> _Work item_
Here is the task for the records below: repeat exactly the lines from the one with "green tile I5:I7" to the one with "lime cone A7 level 1 -> lime cone C6 level 1", both included, and nothing else.

> _Entries supplied_
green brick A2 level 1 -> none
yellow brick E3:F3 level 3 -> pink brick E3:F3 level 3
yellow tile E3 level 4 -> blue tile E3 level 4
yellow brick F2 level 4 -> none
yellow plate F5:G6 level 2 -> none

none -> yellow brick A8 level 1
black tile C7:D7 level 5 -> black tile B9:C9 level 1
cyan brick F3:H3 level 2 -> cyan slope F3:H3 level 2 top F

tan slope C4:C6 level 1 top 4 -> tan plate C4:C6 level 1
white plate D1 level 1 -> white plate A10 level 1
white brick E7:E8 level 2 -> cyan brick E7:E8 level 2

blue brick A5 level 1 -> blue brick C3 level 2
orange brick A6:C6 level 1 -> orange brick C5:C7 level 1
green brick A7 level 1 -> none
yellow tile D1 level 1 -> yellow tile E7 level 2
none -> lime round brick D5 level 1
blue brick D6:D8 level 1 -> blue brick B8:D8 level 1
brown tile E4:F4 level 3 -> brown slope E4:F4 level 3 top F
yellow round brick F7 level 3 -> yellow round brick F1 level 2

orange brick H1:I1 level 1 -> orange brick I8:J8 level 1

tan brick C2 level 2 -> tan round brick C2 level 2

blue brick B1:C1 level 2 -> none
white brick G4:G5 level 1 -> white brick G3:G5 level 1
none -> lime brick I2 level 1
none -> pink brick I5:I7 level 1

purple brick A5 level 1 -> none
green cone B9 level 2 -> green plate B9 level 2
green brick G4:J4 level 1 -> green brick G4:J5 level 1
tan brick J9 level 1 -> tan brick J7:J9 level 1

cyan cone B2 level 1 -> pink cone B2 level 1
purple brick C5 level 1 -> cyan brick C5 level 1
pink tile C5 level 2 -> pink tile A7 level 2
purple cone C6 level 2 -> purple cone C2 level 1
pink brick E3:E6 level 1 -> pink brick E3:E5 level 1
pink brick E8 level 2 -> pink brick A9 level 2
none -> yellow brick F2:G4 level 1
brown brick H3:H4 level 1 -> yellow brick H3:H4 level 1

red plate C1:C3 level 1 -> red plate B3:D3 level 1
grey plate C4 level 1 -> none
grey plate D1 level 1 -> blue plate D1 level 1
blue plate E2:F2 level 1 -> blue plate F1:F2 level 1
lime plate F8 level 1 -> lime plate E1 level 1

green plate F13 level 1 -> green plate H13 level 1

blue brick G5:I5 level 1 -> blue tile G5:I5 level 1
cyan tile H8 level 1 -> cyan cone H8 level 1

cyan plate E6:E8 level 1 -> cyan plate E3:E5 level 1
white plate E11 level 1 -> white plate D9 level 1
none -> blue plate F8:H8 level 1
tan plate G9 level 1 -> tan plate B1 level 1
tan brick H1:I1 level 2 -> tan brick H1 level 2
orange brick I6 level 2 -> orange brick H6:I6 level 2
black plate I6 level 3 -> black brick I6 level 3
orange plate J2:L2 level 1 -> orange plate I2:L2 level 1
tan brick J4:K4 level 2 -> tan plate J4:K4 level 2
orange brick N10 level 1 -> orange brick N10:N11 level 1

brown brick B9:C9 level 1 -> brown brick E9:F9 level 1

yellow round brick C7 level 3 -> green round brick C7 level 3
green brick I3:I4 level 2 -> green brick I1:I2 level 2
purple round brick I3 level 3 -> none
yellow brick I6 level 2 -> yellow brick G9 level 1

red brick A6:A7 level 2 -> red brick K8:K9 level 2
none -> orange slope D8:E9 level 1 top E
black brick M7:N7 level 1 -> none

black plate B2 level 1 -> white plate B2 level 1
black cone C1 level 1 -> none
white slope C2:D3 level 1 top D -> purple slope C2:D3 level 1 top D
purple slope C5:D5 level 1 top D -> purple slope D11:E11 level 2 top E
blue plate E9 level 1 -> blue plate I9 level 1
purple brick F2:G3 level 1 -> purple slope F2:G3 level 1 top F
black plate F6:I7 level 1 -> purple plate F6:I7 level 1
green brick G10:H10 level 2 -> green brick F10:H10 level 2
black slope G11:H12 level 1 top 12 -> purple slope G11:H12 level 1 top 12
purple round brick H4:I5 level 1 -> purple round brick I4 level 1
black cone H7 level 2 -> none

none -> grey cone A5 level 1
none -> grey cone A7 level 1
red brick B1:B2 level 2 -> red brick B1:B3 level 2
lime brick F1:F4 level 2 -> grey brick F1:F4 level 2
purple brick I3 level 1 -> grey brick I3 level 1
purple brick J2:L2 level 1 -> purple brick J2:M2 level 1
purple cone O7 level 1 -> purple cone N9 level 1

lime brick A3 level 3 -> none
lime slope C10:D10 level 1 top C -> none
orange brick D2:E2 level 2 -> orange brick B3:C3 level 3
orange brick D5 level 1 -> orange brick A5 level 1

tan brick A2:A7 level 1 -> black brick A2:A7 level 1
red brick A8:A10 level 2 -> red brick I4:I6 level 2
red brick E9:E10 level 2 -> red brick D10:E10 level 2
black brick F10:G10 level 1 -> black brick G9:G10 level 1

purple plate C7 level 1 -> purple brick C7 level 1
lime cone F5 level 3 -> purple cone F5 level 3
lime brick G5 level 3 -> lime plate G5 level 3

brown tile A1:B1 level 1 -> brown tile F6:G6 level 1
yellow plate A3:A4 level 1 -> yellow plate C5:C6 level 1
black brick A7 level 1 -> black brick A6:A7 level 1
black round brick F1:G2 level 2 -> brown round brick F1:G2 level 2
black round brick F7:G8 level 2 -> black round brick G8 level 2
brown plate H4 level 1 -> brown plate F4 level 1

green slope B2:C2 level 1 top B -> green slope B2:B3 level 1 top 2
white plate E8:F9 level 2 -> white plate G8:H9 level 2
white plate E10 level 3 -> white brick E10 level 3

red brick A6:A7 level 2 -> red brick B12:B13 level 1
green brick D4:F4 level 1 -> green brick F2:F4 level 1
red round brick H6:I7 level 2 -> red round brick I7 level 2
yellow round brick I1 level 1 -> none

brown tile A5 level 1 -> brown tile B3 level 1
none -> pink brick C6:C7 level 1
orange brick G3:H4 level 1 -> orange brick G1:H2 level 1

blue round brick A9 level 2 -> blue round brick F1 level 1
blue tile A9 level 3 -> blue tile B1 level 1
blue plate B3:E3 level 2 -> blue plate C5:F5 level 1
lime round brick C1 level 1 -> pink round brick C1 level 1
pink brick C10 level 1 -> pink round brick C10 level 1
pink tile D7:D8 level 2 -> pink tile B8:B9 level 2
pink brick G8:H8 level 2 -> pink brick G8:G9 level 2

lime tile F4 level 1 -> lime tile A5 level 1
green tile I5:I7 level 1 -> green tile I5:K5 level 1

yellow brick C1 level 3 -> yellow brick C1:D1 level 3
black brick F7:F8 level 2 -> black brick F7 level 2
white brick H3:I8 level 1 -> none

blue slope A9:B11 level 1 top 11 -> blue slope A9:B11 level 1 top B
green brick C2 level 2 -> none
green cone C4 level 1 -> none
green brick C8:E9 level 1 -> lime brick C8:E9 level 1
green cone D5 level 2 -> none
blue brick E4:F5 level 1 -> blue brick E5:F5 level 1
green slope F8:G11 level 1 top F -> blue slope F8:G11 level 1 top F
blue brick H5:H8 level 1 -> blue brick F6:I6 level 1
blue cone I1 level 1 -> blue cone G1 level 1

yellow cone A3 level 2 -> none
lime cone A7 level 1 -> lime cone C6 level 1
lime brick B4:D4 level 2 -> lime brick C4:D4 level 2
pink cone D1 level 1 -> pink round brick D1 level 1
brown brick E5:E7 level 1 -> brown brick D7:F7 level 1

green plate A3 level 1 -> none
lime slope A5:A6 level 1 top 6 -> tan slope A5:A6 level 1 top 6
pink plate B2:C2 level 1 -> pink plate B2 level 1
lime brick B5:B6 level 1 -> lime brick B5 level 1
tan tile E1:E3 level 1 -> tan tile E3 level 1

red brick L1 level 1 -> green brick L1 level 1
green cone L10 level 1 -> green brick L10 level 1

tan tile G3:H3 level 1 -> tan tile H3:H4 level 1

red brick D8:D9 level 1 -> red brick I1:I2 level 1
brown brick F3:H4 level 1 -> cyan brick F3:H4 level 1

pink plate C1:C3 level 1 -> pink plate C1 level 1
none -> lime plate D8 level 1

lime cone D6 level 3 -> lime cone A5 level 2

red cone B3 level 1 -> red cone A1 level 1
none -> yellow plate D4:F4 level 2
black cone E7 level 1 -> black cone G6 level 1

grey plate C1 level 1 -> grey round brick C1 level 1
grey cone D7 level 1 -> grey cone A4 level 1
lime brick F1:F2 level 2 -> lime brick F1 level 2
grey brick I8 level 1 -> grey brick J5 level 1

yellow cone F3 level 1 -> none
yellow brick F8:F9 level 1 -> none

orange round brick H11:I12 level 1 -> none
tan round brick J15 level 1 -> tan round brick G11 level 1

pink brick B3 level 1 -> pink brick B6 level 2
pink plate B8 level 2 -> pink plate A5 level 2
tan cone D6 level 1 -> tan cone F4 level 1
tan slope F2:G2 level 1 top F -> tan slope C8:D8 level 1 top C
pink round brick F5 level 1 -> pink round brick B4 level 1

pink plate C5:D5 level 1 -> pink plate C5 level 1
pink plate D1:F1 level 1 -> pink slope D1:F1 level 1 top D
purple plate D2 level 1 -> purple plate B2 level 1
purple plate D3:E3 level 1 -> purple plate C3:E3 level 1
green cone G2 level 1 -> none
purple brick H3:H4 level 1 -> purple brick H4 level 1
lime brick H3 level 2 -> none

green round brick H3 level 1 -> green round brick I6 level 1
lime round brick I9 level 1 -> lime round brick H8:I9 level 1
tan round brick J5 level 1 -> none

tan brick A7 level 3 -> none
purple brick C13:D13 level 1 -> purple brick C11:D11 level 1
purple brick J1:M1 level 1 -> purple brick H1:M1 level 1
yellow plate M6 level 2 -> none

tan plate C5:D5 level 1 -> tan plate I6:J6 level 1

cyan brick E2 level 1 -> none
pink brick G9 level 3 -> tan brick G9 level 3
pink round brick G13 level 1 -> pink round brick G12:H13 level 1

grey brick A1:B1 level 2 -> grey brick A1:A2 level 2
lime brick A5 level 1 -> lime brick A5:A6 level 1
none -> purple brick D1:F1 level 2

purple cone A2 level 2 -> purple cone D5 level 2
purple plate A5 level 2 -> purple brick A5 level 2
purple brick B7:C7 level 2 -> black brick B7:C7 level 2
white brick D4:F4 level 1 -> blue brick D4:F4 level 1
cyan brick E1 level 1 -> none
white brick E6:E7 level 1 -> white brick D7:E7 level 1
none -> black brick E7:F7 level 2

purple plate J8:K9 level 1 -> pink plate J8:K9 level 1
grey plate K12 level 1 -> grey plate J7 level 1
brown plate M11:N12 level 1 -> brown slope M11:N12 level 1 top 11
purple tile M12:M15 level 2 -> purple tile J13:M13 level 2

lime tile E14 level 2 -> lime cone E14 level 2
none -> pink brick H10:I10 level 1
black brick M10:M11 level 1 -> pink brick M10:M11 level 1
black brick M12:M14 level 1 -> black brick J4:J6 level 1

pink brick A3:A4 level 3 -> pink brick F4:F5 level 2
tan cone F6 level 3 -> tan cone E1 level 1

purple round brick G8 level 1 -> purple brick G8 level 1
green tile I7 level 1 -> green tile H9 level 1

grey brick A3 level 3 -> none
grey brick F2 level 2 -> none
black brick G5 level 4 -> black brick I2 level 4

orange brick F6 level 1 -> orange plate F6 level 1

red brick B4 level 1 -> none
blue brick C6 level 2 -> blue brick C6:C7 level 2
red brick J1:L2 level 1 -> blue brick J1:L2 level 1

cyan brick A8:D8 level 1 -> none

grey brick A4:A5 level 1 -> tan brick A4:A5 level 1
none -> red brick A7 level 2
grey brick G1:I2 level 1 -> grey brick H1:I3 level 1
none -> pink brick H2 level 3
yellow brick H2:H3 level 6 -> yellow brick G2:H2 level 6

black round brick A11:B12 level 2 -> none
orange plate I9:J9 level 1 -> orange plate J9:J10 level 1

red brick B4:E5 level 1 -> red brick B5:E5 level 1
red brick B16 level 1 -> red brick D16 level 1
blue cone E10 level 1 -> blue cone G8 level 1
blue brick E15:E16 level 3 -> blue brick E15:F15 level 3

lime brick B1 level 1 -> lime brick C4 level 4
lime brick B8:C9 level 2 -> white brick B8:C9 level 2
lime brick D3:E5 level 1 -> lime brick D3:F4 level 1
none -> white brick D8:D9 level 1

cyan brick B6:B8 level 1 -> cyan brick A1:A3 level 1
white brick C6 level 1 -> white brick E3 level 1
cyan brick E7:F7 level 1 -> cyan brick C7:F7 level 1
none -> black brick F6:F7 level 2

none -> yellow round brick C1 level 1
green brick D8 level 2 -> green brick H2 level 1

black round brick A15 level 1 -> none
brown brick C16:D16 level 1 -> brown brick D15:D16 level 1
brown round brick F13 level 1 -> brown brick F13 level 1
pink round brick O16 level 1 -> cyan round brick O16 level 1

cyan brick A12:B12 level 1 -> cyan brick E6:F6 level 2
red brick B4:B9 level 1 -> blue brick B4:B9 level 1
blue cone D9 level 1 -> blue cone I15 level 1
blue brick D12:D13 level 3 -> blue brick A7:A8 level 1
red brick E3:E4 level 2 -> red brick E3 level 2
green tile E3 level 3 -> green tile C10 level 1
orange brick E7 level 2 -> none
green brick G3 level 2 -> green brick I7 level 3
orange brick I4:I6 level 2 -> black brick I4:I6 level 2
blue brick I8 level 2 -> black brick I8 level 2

> _Written answer_
green tile I5:I7 level 1 -> green tile I5:K5 level 1

yellow brick C1 level 3 -> yellow brick C1:D1 level 3
black brick F7:F8 level 2 -> black brick F7 level 2
white brick H3:I8 level 1 -> none

blue slope A9:B11 level 1 top 11 -> blue slope A9:B11 level 1 top B
green brick C2 level 2 -> none
green cone C4 level 1 -> none
green brick C8:E9 level 1 -> lime brick C8:E9 level 1
green cone D5 level 2 -> none
blue brick E4:F5 level 1 -> blue brick E5:F5 level 1
green slope F8:G11 level 1 top F -> blue slope F8:G11 level 1 top F
blue brick H5:H8 level 1 -> blue brick F6:I6 level 1
blue cone I1 level 1 -> blue cone G1 level 1

yellow cone A3 level 2 -> none
lime cone A7 level 1 -> lime cone C6 level 1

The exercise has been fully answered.